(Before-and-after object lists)
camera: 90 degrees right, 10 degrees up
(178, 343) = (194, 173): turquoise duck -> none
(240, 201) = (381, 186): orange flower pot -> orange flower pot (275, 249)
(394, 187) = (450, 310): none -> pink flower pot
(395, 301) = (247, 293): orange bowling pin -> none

---

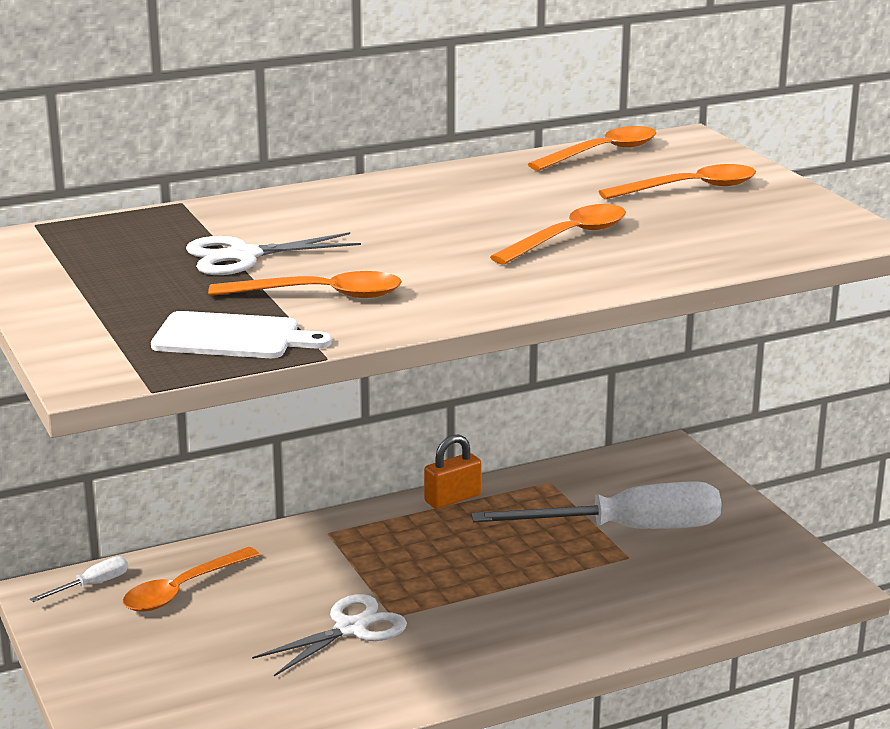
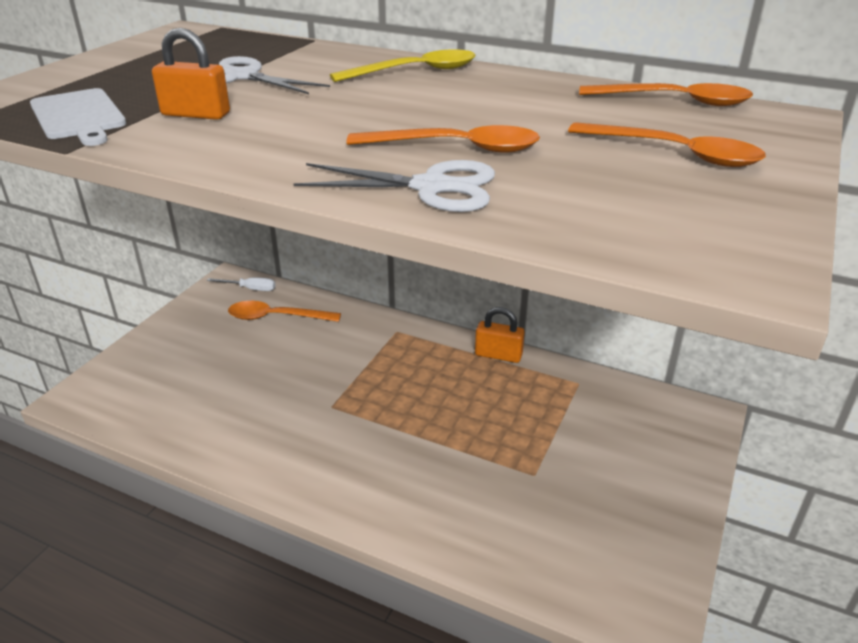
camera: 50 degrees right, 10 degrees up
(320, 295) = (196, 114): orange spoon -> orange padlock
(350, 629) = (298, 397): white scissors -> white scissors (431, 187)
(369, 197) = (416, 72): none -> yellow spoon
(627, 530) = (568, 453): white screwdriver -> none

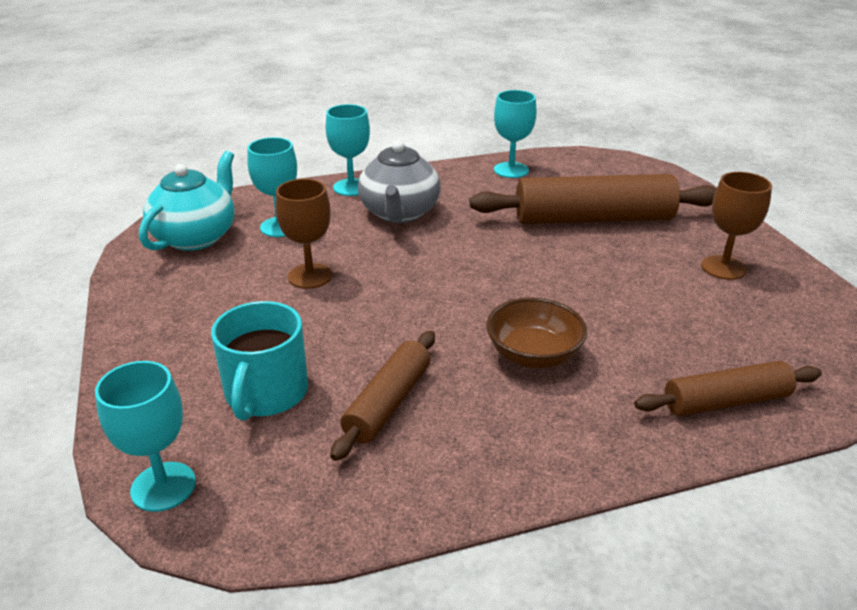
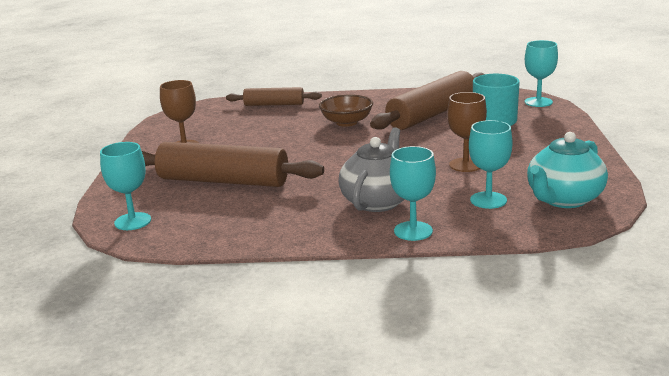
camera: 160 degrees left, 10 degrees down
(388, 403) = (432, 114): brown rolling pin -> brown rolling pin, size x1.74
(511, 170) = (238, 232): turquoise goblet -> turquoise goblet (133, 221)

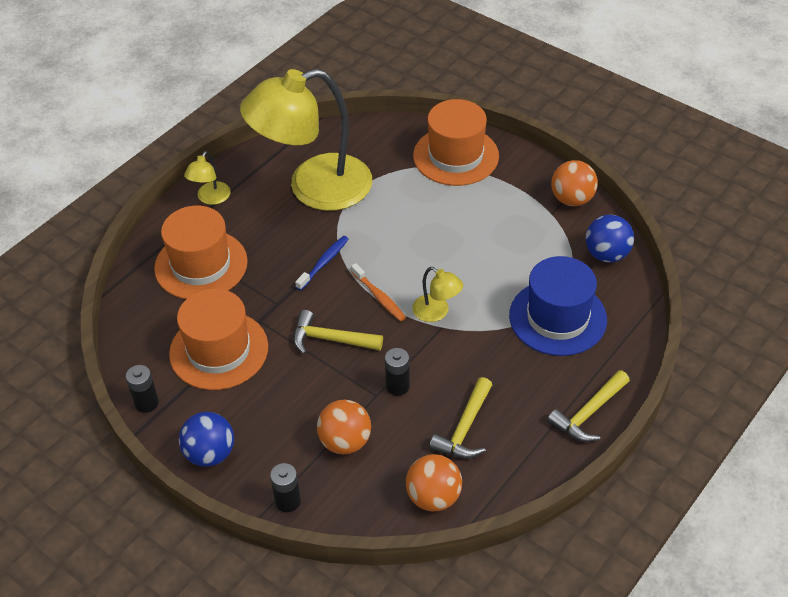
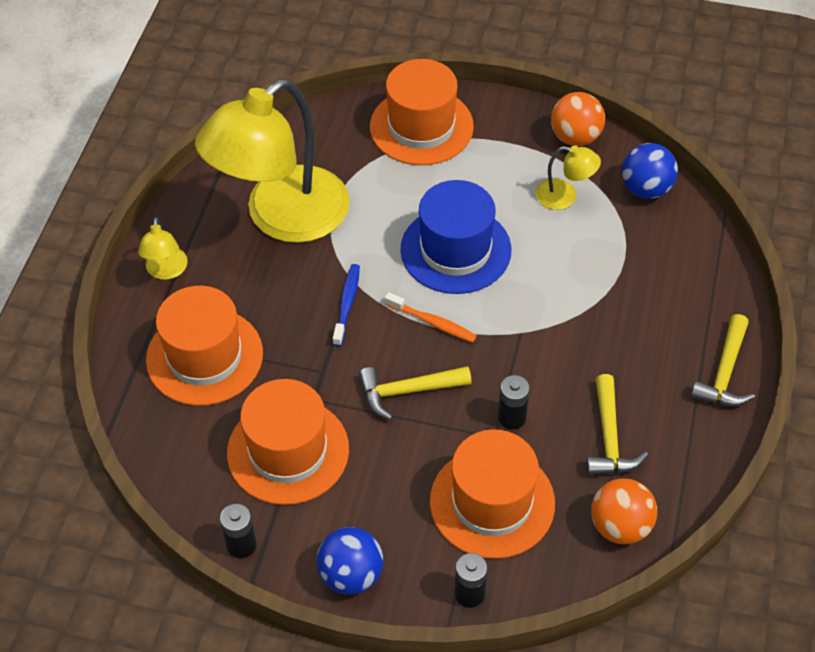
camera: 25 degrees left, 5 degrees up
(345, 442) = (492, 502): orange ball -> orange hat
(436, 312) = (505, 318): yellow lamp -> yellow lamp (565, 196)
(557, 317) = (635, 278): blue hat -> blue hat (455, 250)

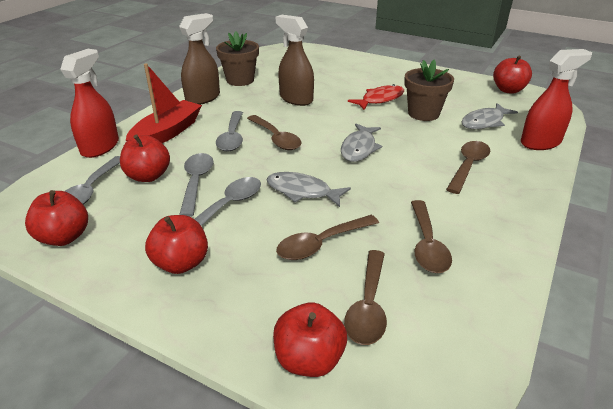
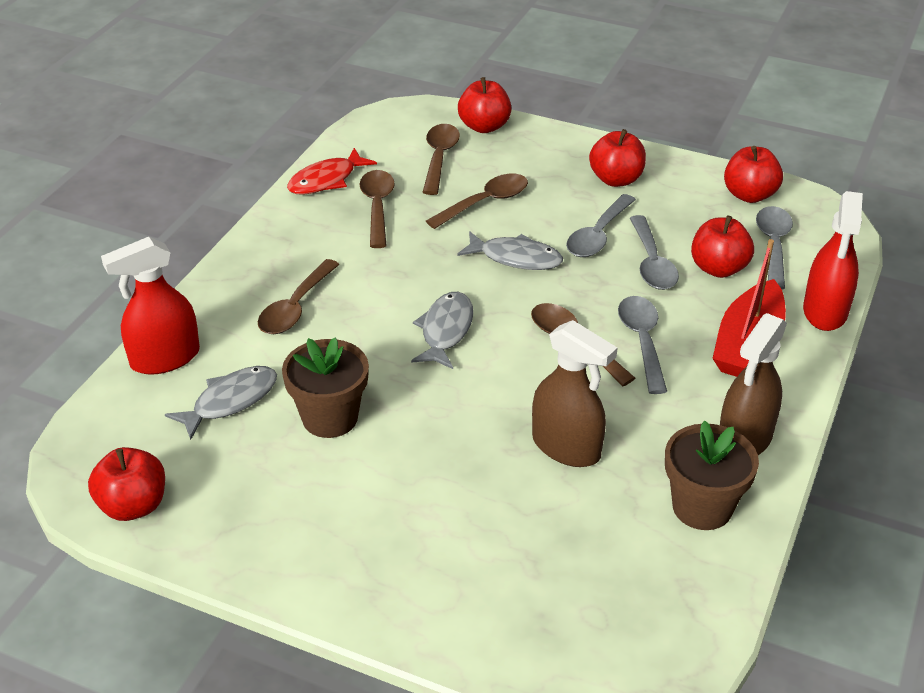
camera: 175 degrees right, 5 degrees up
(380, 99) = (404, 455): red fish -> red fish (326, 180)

--

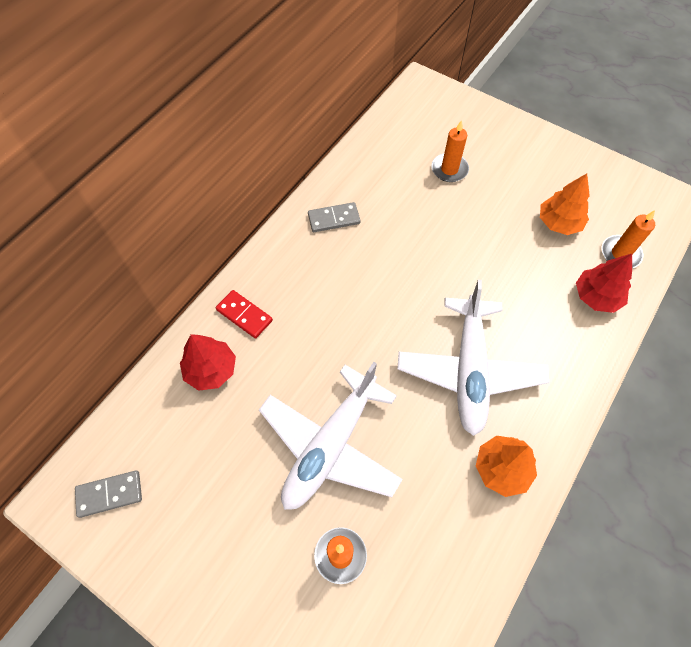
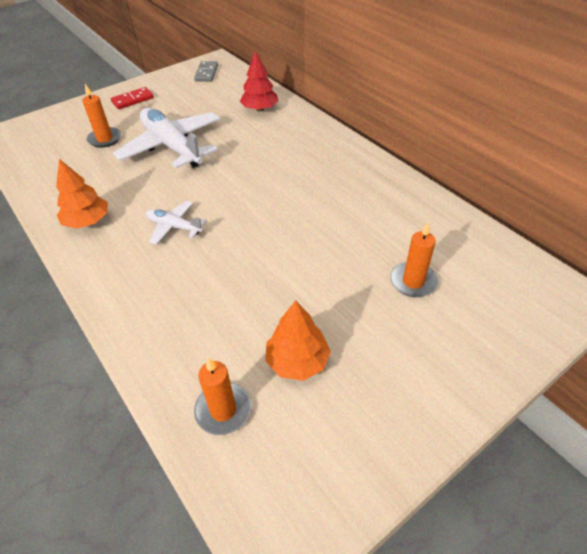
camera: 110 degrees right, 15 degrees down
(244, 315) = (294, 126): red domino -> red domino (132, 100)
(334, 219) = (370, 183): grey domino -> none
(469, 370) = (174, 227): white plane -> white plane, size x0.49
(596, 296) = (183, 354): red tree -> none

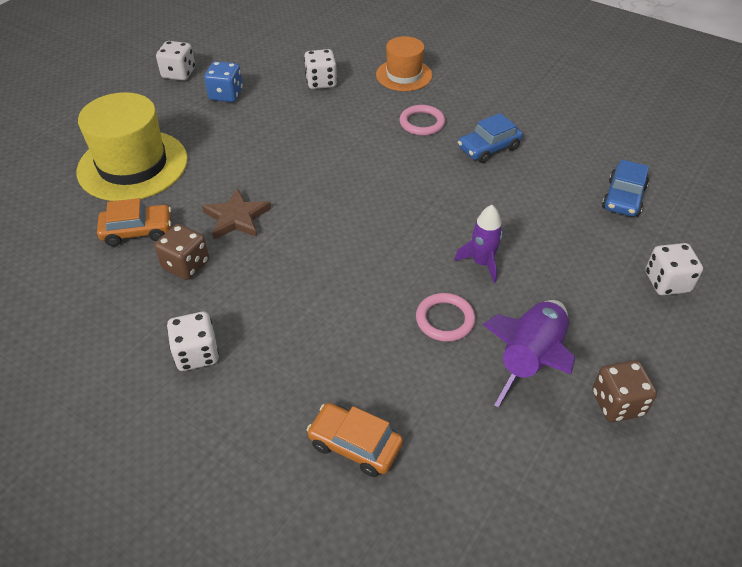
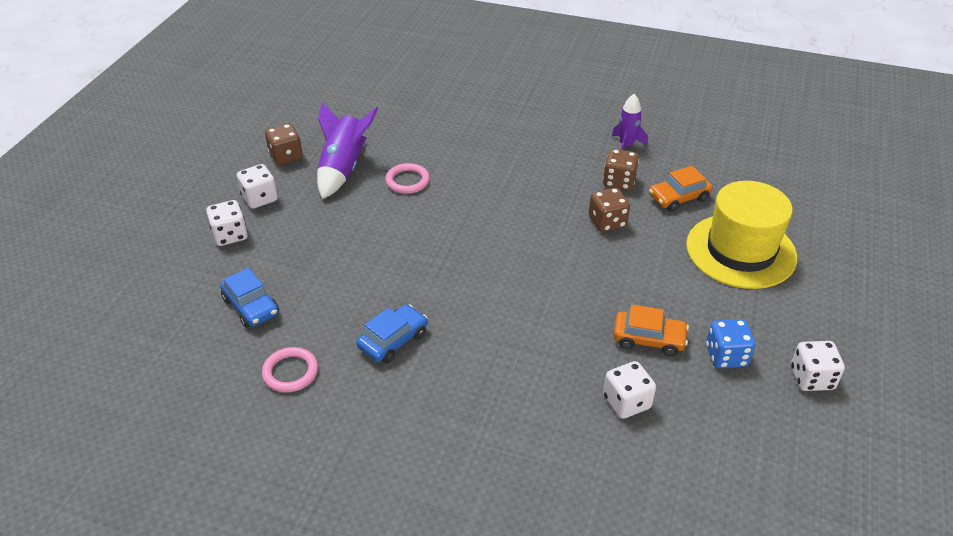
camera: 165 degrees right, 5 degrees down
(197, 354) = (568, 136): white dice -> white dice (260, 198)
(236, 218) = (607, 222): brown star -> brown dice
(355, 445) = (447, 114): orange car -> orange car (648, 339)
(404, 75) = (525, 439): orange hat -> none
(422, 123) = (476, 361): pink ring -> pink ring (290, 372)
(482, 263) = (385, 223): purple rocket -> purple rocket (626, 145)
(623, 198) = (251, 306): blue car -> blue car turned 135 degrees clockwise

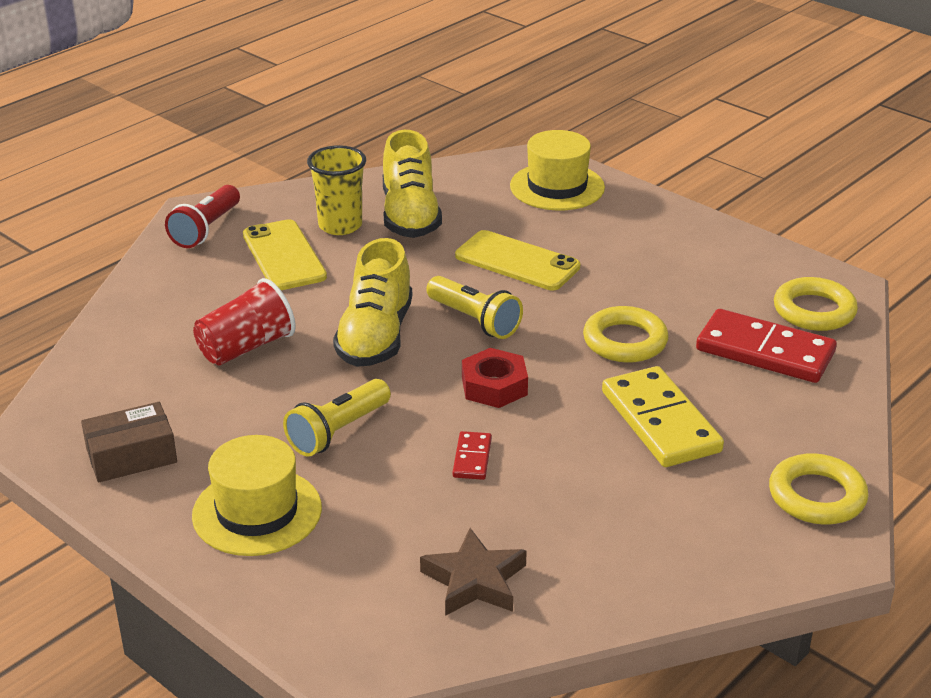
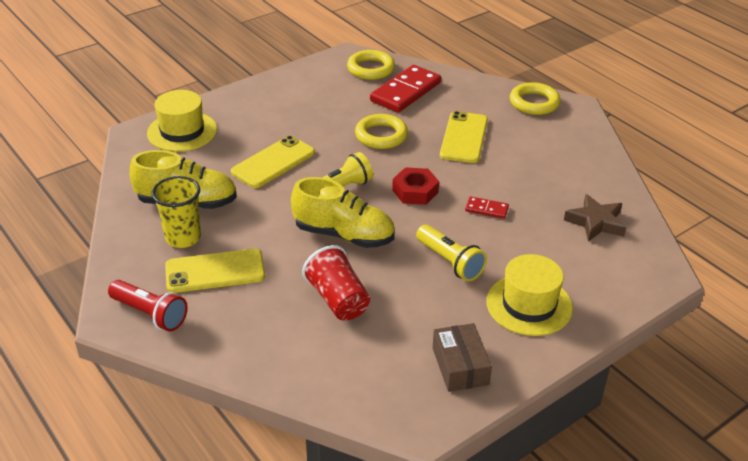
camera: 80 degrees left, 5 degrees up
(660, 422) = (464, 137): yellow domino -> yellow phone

- _Task goal_
Looking at the records above, return exactly the lines from the line with "(240, 201) = (381, 186): orange" to the line with "(395, 301) = (247, 293): orange", both ends included.

- _Task solution_
(240, 201) = (381, 186): orange flower pot -> orange flower pot (275, 249)
(394, 187) = (450, 310): none -> pink flower pot
(395, 301) = (247, 293): orange bowling pin -> none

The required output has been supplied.